> [TO DO] Copy nothing from the entries below except the lines from the one containing "IC101 pin DVCC: n16 -> +12V" through the one containing "U3 pin VDD: +24V -> VCC", and copy those exactly.

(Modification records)
-------------------------

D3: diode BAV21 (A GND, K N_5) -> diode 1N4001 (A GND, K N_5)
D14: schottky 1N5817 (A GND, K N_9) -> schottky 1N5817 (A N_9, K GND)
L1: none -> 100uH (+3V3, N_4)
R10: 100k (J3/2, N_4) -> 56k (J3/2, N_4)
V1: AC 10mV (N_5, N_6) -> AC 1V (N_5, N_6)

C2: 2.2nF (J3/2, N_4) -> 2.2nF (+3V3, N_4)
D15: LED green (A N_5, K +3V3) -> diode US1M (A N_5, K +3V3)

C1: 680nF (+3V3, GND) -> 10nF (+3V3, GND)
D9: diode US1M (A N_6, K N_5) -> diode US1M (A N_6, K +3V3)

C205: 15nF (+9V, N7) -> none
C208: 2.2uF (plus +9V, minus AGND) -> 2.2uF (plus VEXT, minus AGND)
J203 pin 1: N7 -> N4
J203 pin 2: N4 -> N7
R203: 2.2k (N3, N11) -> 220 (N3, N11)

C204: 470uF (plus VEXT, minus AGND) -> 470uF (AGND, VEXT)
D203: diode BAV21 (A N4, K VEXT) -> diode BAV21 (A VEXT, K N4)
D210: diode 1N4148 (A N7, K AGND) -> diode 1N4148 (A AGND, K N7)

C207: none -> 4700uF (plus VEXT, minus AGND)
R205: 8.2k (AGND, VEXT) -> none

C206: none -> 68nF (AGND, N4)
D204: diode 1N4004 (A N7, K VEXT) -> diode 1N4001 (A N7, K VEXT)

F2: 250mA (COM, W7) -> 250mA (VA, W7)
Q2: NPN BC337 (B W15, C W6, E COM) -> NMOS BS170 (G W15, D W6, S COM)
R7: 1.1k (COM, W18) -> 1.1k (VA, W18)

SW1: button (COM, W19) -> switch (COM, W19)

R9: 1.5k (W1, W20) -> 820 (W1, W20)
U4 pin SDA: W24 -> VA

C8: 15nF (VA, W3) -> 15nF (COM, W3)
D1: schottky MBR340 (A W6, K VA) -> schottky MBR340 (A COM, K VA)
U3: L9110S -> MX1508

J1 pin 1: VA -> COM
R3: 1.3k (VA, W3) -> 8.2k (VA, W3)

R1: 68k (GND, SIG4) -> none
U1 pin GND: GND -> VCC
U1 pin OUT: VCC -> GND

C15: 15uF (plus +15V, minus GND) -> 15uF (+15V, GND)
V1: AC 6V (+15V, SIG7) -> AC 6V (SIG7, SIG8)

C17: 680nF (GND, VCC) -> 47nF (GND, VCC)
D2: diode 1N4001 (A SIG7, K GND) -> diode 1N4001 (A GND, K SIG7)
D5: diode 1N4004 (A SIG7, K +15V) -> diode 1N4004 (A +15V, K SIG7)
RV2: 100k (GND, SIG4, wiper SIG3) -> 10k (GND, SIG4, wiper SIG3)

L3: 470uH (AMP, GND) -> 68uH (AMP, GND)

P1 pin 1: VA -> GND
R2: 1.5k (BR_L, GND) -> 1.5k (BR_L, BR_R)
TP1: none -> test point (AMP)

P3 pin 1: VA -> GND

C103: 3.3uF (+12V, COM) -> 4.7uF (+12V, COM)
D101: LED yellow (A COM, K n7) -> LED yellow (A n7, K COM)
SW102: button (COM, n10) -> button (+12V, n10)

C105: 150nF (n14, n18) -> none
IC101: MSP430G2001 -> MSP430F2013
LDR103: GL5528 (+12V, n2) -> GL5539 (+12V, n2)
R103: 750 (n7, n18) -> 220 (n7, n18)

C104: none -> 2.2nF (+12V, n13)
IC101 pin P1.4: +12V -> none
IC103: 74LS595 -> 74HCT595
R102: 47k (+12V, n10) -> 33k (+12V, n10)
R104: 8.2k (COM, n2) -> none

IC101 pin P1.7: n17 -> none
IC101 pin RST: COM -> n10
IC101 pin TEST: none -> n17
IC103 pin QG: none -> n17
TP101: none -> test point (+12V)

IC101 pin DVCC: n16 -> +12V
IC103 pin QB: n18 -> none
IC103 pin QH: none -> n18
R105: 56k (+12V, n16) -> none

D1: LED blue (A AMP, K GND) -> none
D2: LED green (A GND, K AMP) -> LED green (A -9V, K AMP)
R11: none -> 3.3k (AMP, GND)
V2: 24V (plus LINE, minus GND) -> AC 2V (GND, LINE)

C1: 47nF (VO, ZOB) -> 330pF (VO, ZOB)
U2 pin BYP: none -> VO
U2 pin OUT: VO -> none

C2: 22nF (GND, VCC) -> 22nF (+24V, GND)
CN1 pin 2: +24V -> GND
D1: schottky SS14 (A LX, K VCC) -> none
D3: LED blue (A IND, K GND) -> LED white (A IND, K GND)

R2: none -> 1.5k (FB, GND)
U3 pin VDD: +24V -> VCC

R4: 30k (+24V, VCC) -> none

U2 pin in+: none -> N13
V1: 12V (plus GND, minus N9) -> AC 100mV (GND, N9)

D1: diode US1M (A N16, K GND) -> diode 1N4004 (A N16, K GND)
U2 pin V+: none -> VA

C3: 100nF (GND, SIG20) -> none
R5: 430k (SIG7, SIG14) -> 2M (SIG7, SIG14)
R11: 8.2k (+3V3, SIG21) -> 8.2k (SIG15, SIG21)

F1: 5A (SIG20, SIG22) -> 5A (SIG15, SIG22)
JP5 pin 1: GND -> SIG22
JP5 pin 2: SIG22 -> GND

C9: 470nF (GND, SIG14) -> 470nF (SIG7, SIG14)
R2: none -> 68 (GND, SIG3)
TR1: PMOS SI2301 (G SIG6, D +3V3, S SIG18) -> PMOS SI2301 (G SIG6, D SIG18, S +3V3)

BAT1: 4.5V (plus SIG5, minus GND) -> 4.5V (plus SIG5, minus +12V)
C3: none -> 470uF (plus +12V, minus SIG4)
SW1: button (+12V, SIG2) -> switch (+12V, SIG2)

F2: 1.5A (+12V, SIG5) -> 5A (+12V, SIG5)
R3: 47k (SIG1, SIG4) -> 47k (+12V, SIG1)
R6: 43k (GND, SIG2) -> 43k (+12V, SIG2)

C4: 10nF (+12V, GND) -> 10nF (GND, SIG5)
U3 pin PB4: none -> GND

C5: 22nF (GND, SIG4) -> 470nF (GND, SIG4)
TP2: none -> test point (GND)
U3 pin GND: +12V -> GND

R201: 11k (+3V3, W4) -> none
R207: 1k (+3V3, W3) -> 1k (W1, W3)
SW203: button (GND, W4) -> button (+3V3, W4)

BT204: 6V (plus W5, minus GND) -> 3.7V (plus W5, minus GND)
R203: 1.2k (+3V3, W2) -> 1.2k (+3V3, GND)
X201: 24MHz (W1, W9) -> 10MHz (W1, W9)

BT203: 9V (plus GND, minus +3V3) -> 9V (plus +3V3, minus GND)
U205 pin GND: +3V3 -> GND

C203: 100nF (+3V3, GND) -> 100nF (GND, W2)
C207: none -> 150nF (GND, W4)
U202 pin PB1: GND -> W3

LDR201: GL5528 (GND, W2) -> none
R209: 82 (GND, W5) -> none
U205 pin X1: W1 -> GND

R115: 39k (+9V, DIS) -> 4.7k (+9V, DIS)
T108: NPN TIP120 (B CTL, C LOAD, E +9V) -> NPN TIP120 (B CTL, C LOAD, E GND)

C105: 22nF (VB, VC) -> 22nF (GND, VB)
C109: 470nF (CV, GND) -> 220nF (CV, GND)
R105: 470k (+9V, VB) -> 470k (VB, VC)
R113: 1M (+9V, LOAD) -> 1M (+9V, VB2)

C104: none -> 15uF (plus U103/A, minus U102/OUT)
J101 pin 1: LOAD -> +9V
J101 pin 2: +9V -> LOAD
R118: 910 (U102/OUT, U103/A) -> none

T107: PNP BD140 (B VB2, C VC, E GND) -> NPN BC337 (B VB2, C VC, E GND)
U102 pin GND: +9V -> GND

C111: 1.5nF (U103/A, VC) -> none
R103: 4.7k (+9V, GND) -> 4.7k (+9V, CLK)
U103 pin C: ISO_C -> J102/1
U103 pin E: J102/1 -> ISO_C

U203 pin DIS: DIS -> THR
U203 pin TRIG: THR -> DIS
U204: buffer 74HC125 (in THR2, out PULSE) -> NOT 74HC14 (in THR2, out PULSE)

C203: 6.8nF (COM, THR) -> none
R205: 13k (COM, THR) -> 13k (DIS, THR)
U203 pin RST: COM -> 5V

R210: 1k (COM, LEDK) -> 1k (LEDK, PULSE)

-------------------------

> [ANSWER FOR THIS EXERCISE]
IC101 pin DVCC: n16 -> +12V
IC103 pin QB: n18 -> none
IC103 pin QH: none -> n18
R105: 56k (+12V, n16) -> none

D1: LED blue (A AMP, K GND) -> none
D2: LED green (A GND, K AMP) -> LED green (A -9V, K AMP)
R11: none -> 3.3k (AMP, GND)
V2: 24V (plus LINE, minus GND) -> AC 2V (GND, LINE)

C1: 47nF (VO, ZOB) -> 330pF (VO, ZOB)
U2 pin BYP: none -> VO
U2 pin OUT: VO -> none

C2: 22nF (GND, VCC) -> 22nF (+24V, GND)
CN1 pin 2: +24V -> GND
D1: schottky SS14 (A LX, K VCC) -> none
D3: LED blue (A IND, K GND) -> LED white (A IND, K GND)

R2: none -> 1.5k (FB, GND)
U3 pin VDD: +24V -> VCC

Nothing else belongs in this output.